'''
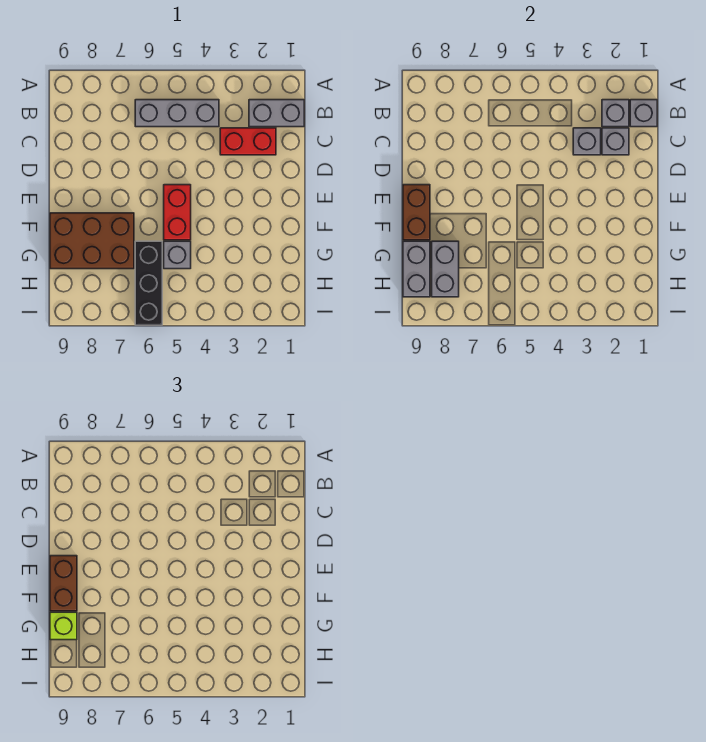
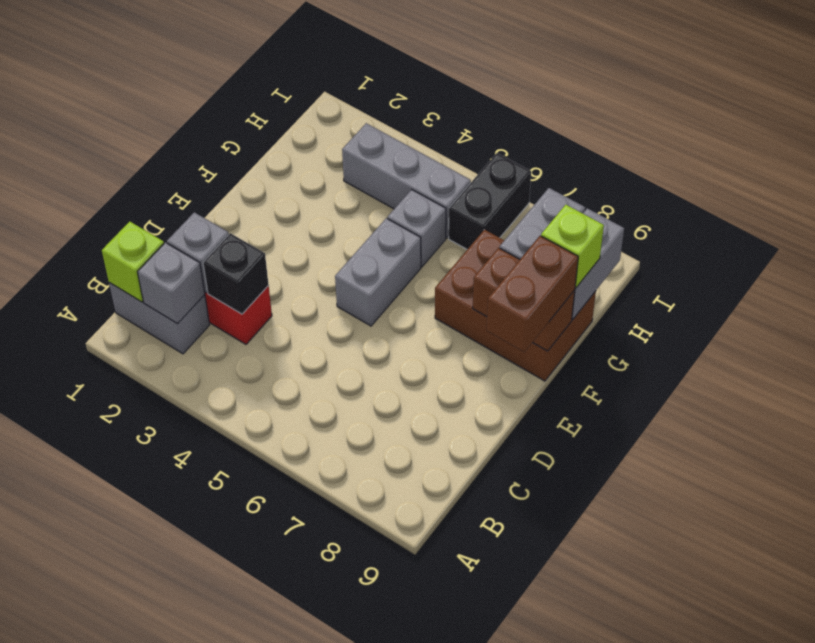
grey 1x1 brick [630,100,657,127] -> lime 1x1 brick [102,222,164,302]
grey 1x3 brick [135,100,219,127] -> grey 1x3 brick moved to [342,123,471,238]
grey 1x1 brick [573,128,601,155] -> black 1x1 brick [203,233,269,314]
red 1x2 brick [164,185,191,240] -> grey 1x2 brick [335,218,421,326]
brown 1x2 brick [403,185,430,240] -> brown 1x2 brick turned to [473,248,575,351]
black 1x3 brick [135,241,162,325] -> black 1x2 brick [449,153,531,249]

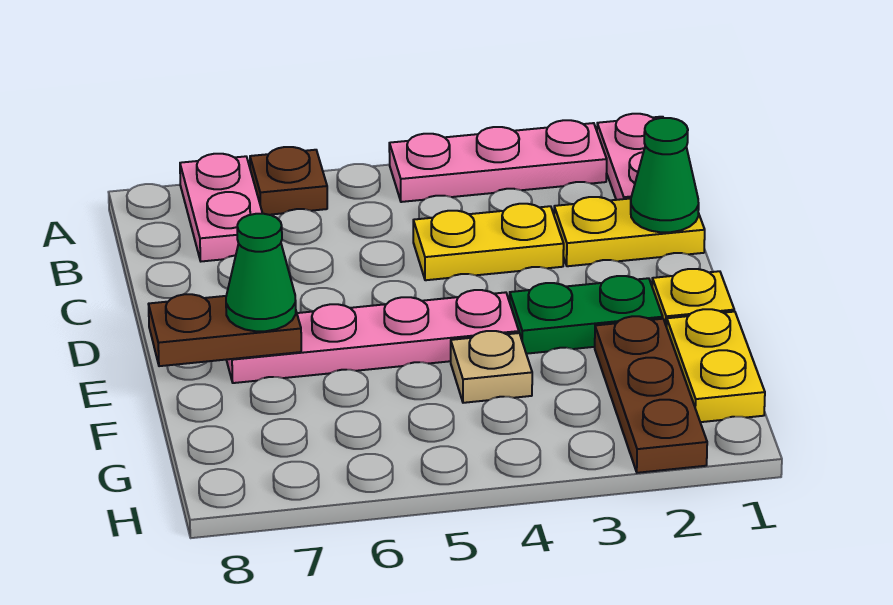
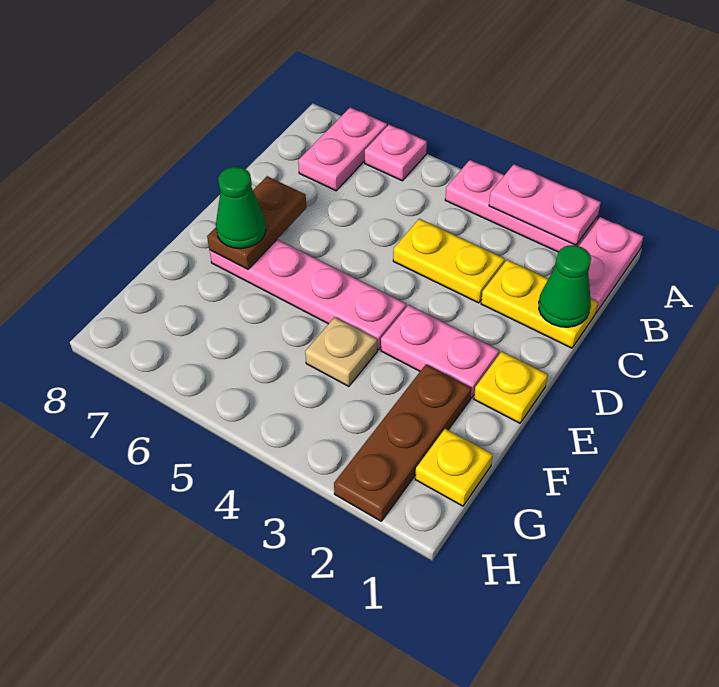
none -> pink 1x2 plate [489,164,601,245]
brown 1x1 plate [250,147,327,215] -> pink 1x1 plate [365,125,427,181]
green 1x2 plate [510,276,663,354] -> pink 1x2 plate [381,305,499,398]
brown 1x2 plate [149,294,301,366] -> brown 1x2 plate turned to [207,176,306,269]
yellow 1x2 plate [667,309,765,422] -> yellow 1x1 plate [415,429,493,506]

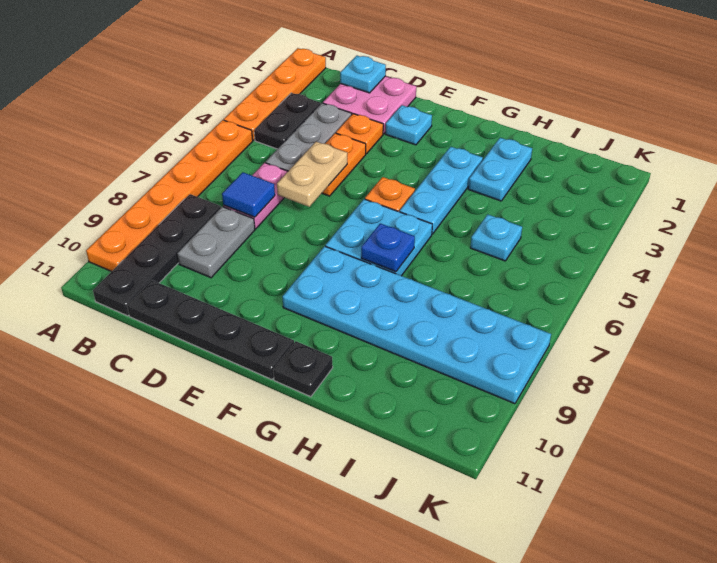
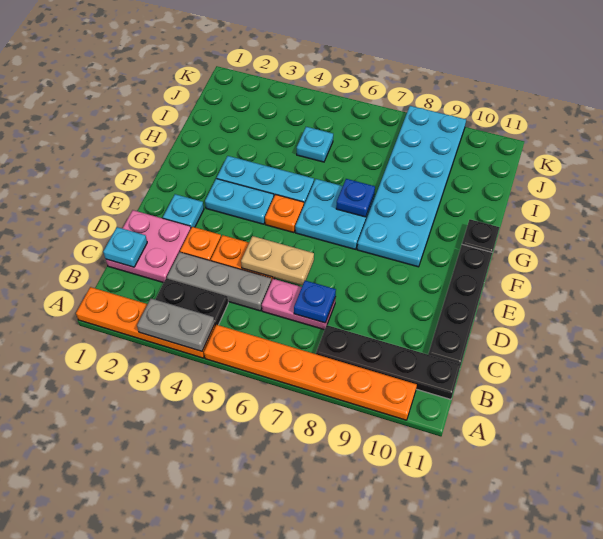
blue 1x1 tile [222,172,275,217] -> blue 1x1 plate [294,281,336,323]
grey 1x2 plate [177,207,255,278] -> grey 1x2 plate moved to [137,299,215,351]
cyan 1x2 plate [468,138,532,201] -> cyan 1x2 plate moved to [205,179,274,224]

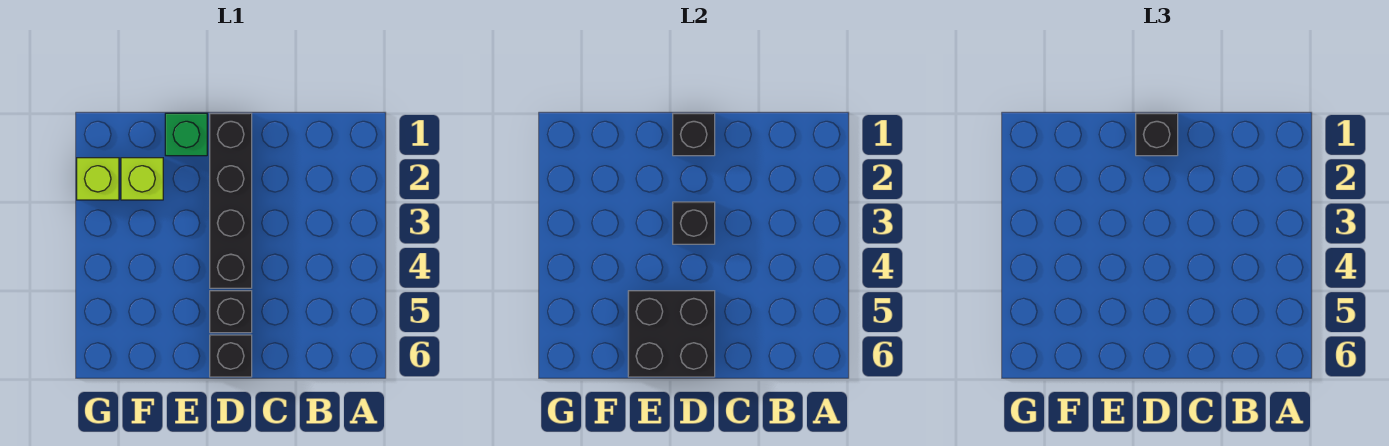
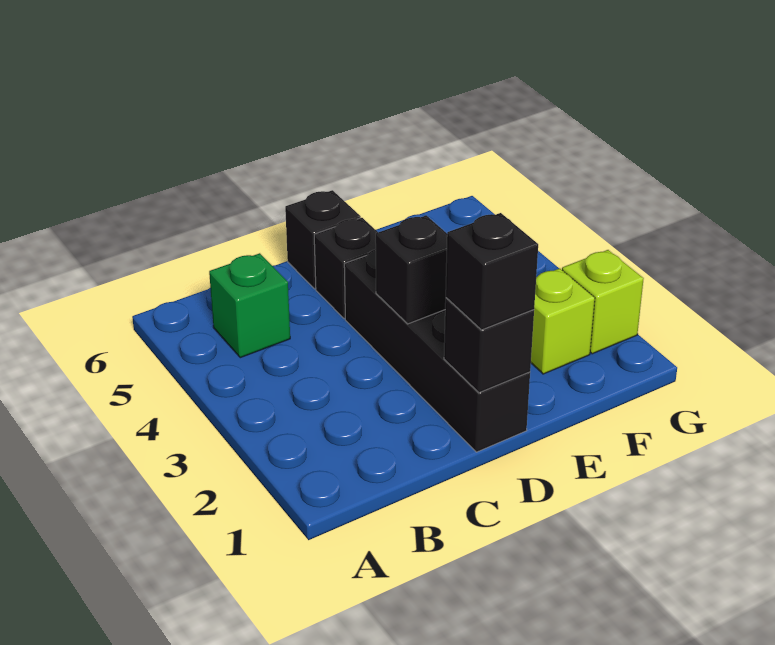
black 2x2 brick [628,291,715,377] -> none
green 1x1 brick [165,113,207,156] -> green 1x1 brick moved to [209,253,290,358]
'''
# Task
Search the records above for "brown" and copy every line that has it.

# Answer space
brown 1x2 brick [403,185,430,240] -> brown 1x2 brick turned to [473,248,575,351]
brown 1x1 plate [250,147,327,215] -> pink 1x1 plate [365,125,427,181]
brown 1x2 plate [149,294,301,366] -> brown 1x2 plate turned to [207,176,306,269]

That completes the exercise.